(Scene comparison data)
--------------------------------------------------

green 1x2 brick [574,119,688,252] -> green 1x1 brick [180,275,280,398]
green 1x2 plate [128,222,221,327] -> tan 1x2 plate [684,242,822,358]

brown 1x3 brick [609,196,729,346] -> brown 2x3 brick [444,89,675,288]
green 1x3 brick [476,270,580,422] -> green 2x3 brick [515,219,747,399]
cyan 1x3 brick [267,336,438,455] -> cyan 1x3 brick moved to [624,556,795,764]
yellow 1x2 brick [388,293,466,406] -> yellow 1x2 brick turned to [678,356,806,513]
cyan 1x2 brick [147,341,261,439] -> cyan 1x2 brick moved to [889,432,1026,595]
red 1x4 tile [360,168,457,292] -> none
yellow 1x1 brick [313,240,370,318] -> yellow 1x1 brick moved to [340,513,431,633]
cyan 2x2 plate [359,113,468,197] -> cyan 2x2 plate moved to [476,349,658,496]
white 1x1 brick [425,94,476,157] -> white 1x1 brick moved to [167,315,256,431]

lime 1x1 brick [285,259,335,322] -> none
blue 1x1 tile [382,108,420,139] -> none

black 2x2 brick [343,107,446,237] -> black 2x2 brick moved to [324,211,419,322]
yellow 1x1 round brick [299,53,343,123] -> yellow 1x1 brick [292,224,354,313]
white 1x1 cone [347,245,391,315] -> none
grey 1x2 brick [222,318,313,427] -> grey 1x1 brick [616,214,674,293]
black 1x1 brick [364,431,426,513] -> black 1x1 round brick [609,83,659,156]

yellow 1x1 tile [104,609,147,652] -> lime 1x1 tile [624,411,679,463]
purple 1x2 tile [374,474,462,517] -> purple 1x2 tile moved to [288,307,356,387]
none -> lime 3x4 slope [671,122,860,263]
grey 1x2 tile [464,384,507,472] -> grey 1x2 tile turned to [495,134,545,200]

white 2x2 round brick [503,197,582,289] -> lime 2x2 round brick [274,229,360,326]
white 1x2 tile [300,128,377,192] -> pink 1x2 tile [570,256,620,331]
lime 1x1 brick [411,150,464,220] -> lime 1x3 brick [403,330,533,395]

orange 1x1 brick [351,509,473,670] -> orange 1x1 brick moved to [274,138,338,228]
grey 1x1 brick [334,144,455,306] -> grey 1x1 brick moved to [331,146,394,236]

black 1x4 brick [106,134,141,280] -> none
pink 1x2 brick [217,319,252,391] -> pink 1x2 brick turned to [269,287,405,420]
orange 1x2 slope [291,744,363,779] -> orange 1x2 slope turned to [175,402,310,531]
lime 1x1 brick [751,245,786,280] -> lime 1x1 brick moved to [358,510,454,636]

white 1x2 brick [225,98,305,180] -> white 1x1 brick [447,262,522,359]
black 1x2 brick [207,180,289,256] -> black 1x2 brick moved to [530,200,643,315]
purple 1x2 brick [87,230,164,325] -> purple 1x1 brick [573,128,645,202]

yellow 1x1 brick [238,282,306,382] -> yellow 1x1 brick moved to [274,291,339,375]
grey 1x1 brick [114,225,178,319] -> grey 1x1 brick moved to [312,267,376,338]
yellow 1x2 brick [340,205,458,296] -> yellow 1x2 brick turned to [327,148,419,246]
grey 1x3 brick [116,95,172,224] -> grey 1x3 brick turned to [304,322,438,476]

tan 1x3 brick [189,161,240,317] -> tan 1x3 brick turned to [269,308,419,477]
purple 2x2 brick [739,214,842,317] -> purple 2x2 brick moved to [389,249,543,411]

--------------------------------------------------

Request
Please output each entry above exactly, leaving nothing out.

Output for this exercise
green 1x2 brick [574,119,688,252] -> green 1x1 brick [180,275,280,398]
green 1x2 plate [128,222,221,327] -> tan 1x2 plate [684,242,822,358]

brown 1x3 brick [609,196,729,346] -> brown 2x3 brick [444,89,675,288]
green 1x3 brick [476,270,580,422] -> green 2x3 brick [515,219,747,399]
cyan 1x3 brick [267,336,438,455] -> cyan 1x3 brick moved to [624,556,795,764]
yellow 1x2 brick [388,293,466,406] -> yellow 1x2 brick turned to [678,356,806,513]
cyan 1x2 brick [147,341,261,439] -> cyan 1x2 brick moved to [889,432,1026,595]
red 1x4 tile [360,168,457,292] -> none
yellow 1x1 brick [313,240,370,318] -> yellow 1x1 brick moved to [340,513,431,633]
cyan 2x2 plate [359,113,468,197] -> cyan 2x2 plate moved to [476,349,658,496]
white 1x1 brick [425,94,476,157] -> white 1x1 brick moved to [167,315,256,431]

lime 1x1 brick [285,259,335,322] -> none
blue 1x1 tile [382,108,420,139] -> none

black 2x2 brick [343,107,446,237] -> black 2x2 brick moved to [324,211,419,322]
yellow 1x1 round brick [299,53,343,123] -> yellow 1x1 brick [292,224,354,313]
white 1x1 cone [347,245,391,315] -> none
grey 1x2 brick [222,318,313,427] -> grey 1x1 brick [616,214,674,293]
black 1x1 brick [364,431,426,513] -> black 1x1 round brick [609,83,659,156]

yellow 1x1 tile [104,609,147,652] -> lime 1x1 tile [624,411,679,463]
purple 1x2 tile [374,474,462,517] -> purple 1x2 tile moved to [288,307,356,387]
none -> lime 3x4 slope [671,122,860,263]
grey 1x2 tile [464,384,507,472] -> grey 1x2 tile turned to [495,134,545,200]

white 2x2 round brick [503,197,582,289] -> lime 2x2 round brick [274,229,360,326]
white 1x2 tile [300,128,377,192] -> pink 1x2 tile [570,256,620,331]
lime 1x1 brick [411,150,464,220] -> lime 1x3 brick [403,330,533,395]

orange 1x1 brick [351,509,473,670] -> orange 1x1 brick moved to [274,138,338,228]
grey 1x1 brick [334,144,455,306] -> grey 1x1 brick moved to [331,146,394,236]

black 1x4 brick [106,134,141,280] -> none
pink 1x2 brick [217,319,252,391] -> pink 1x2 brick turned to [269,287,405,420]
orange 1x2 slope [291,744,363,779] -> orange 1x2 slope turned to [175,402,310,531]
lime 1x1 brick [751,245,786,280] -> lime 1x1 brick moved to [358,510,454,636]

white 1x2 brick [225,98,305,180] -> white 1x1 brick [447,262,522,359]
black 1x2 brick [207,180,289,256] -> black 1x2 brick moved to [530,200,643,315]
purple 1x2 brick [87,230,164,325] -> purple 1x1 brick [573,128,645,202]

yellow 1x1 brick [238,282,306,382] -> yellow 1x1 brick moved to [274,291,339,375]
grey 1x1 brick [114,225,178,319] -> grey 1x1 brick moved to [312,267,376,338]
yellow 1x2 brick [340,205,458,296] -> yellow 1x2 brick turned to [327,148,419,246]
grey 1x3 brick [116,95,172,224] -> grey 1x3 brick turned to [304,322,438,476]

tan 1x3 brick [189,161,240,317] -> tan 1x3 brick turned to [269,308,419,477]
purple 2x2 brick [739,214,842,317] -> purple 2x2 brick moved to [389,249,543,411]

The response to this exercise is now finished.